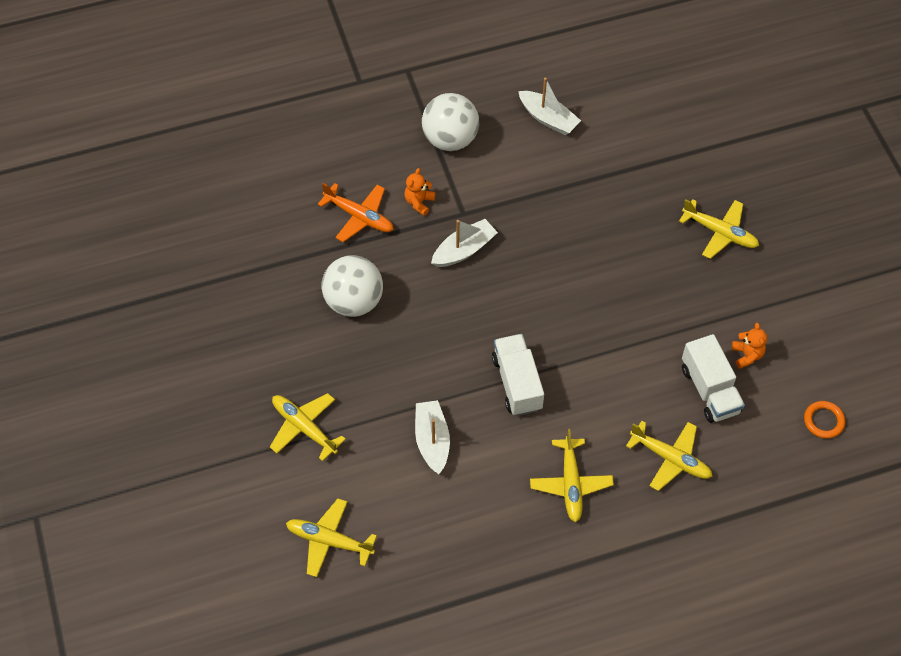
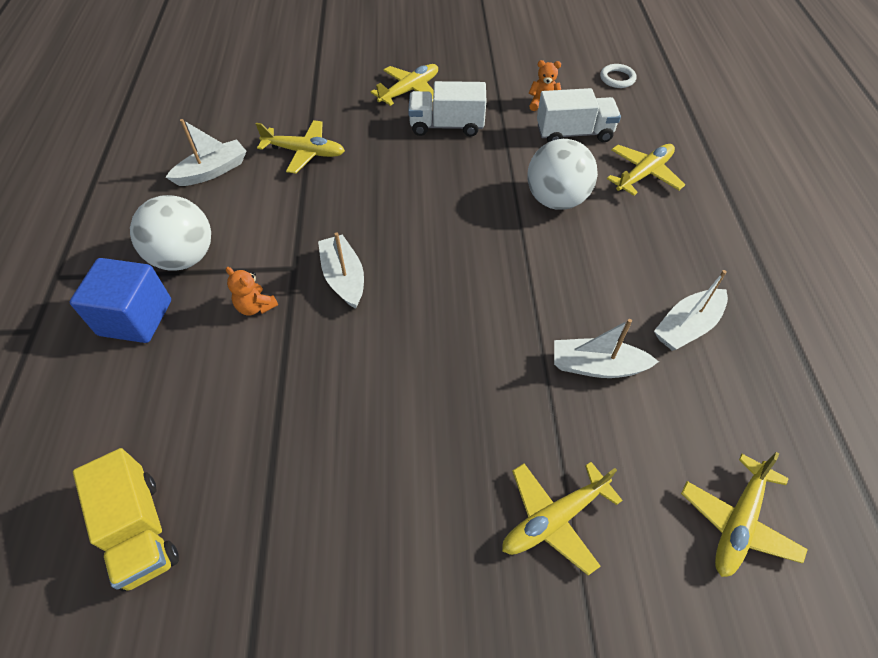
camera: 75 degrees left, 5 degrees down
(243, 205) = (140, 530): none -> yellow truck
(354, 301) = (370, 410): white ball -> white ball (556, 200)
(359, 216) = (242, 376): orange plane -> none
(387, 134) = (135, 317): none -> blue cube
(491, 504) = (687, 326): none -> white boat
(517, 383) = (535, 269): white truck -> white truck (447, 126)
(570, 483) = (665, 252): yellow plane -> yellow plane (304, 152)
(823, 421) = (617, 78): orange ring -> white ring

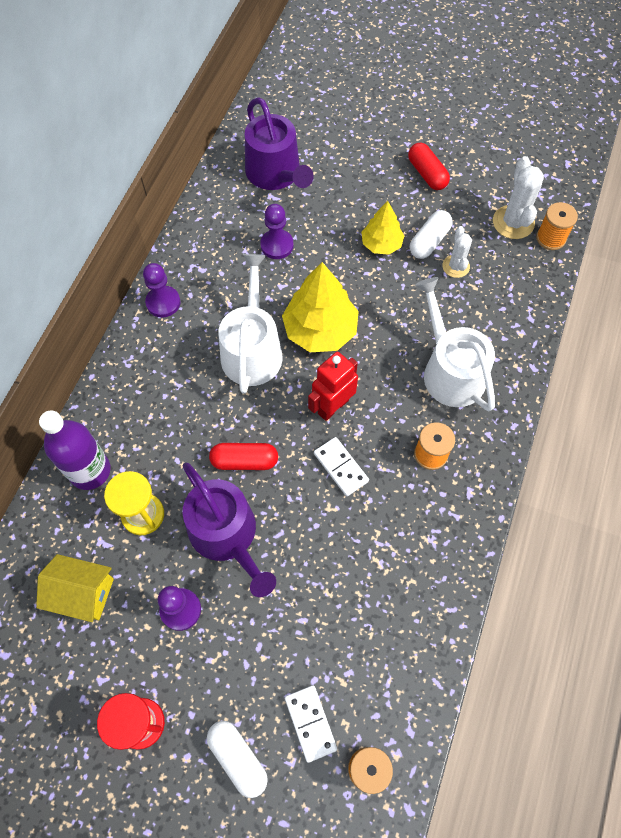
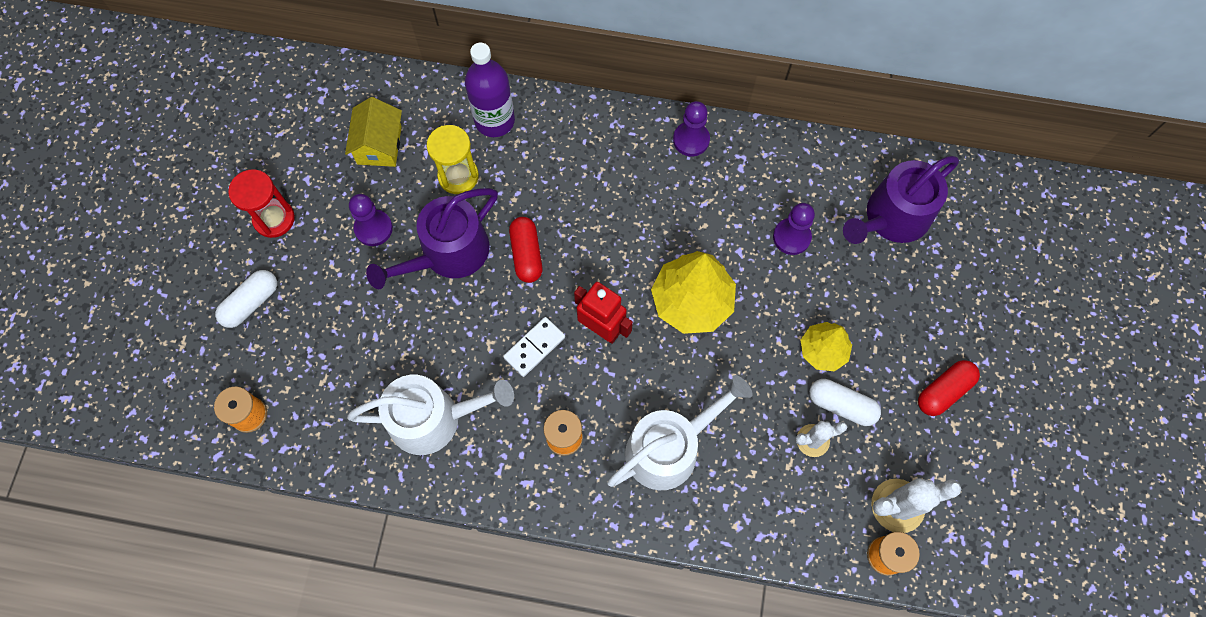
camera: 80 degrees right, 5 degrees up
(252, 350) = (653, 237): white watering can -> white watering can (433, 418)
(310, 723) = (284, 359): white domino -> none

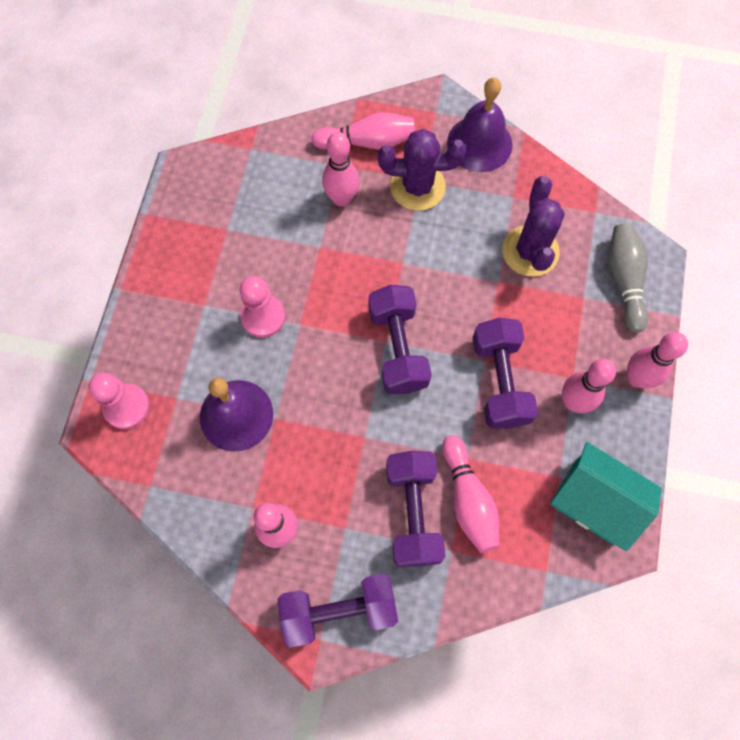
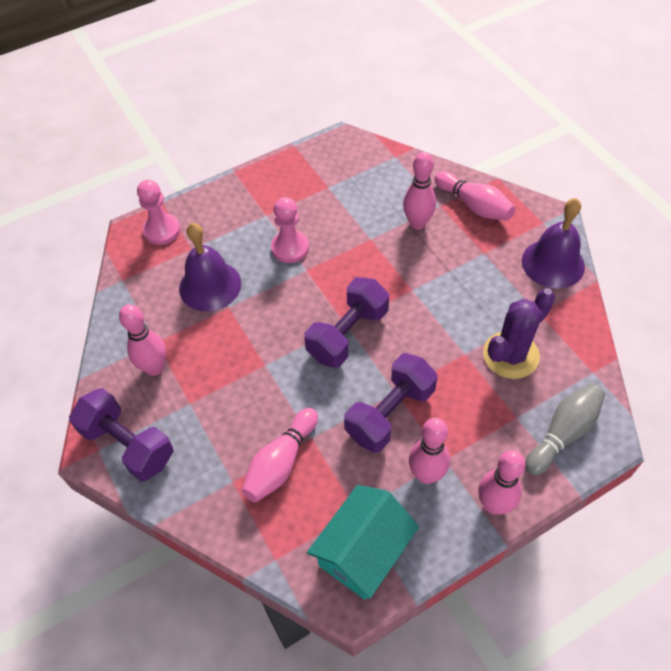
camera: 50 degrees right, 15 degrees down
(413, 512) = (238, 435): purple dumbbell -> none
(417, 187) = (476, 255): purple cactus -> none
(595, 501) = (363, 551): turquoise house -> turquoise house turned 45 degrees clockwise

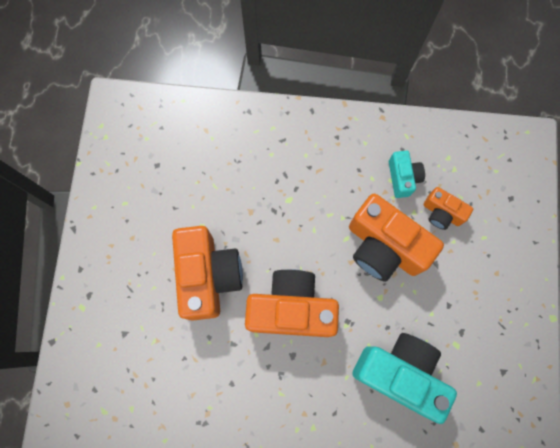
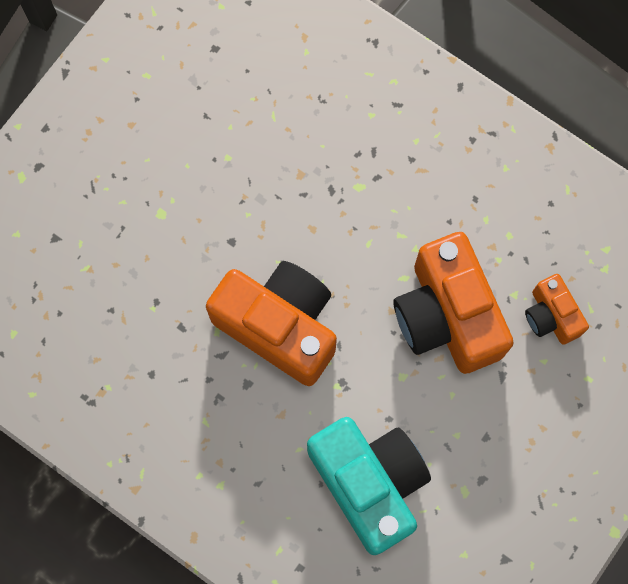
camera: 30 degrees right, 0 degrees up
(208, 276) = (199, 226): orange camera -> none
(403, 178) = (527, 241): turquoise camera -> none

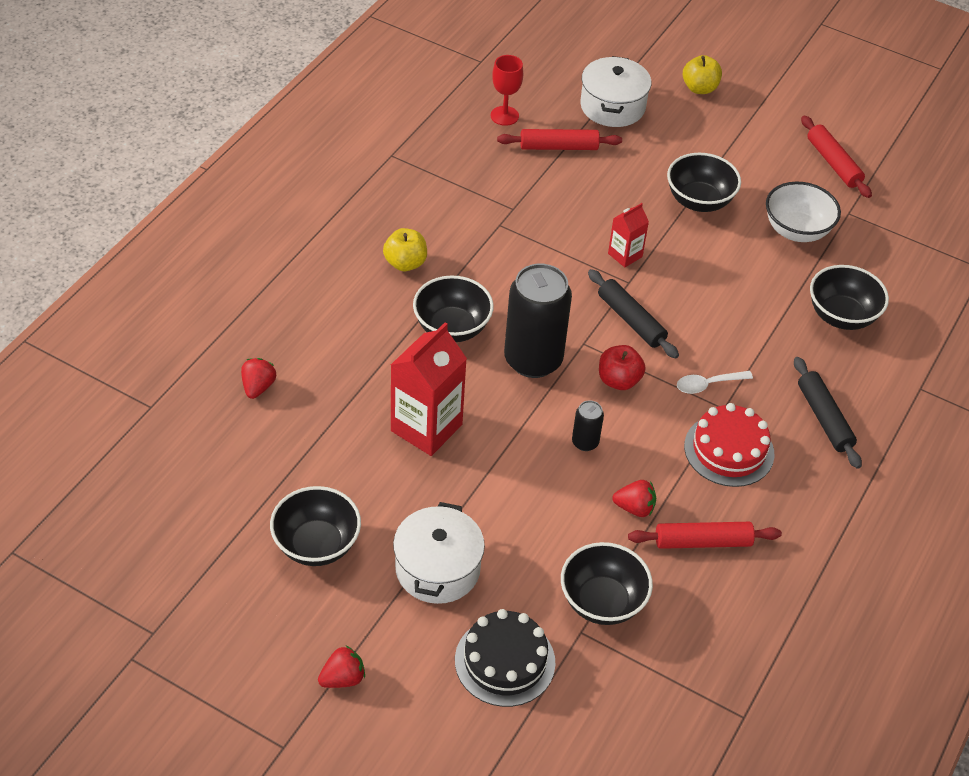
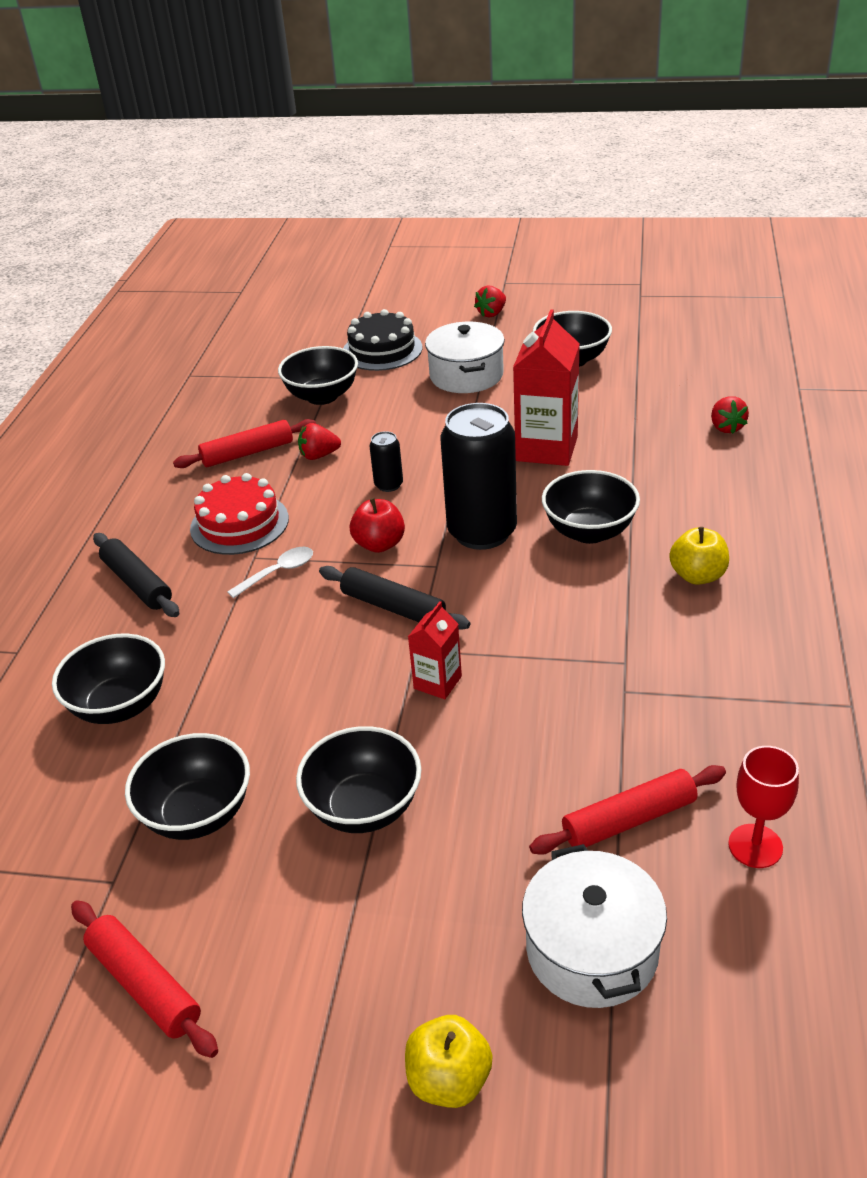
camera: 165 degrees right, 10 degrees down
(796, 230) = (198, 814): white bowl -> black bowl

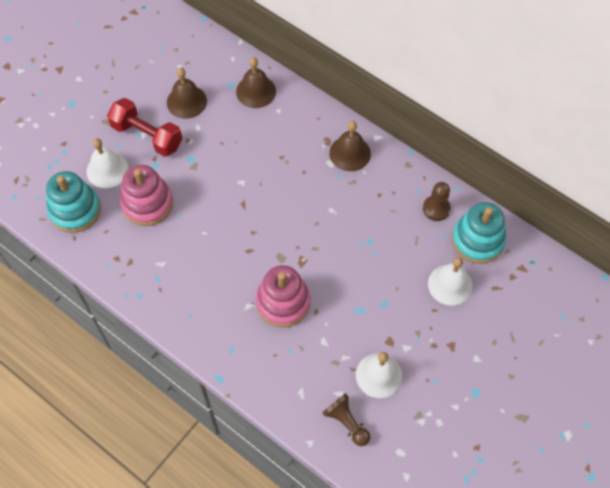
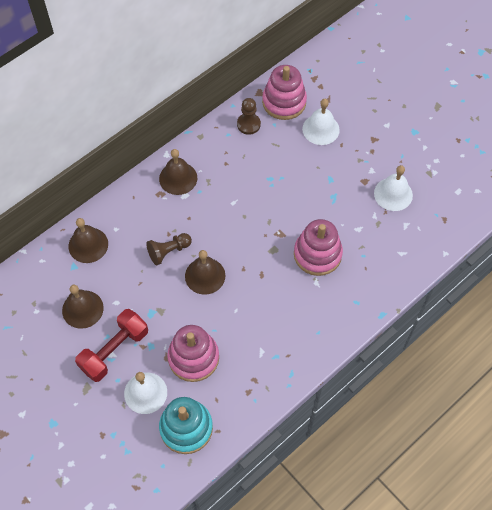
camera: 80 degrees left, 0 degrees up
(239, 198) = (205, 276): none -> brown bell
(346, 423) = (431, 224): brown pawn -> brown pawn (168, 251)
(477, 240) = (284, 102): turquoise stacking toy -> pink stacking toy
================================
→ REQUIRED ACTION
Starting at the line with "(208, 276) = (199, 226): orange", reproduce exactly each line through the end of the entries, including the first and the last, and skip the pictures.

→ RESPONSE FOR THIS EXERCISE
(208, 276) = (199, 226): orange camera -> none
(403, 178) = (527, 241): turquoise camera -> none

camera: 165 degrees right, 10 degrees down
(796, 230) = (198, 814): white bowl -> black bowl

camera: 80 degrees left, 0 degrees up
(239, 198) = (205, 276): none -> brown bell
(346, 423) = (431, 224): brown pawn -> brown pawn (168, 251)
(477, 240) = (284, 102): turquoise stacking toy -> pink stacking toy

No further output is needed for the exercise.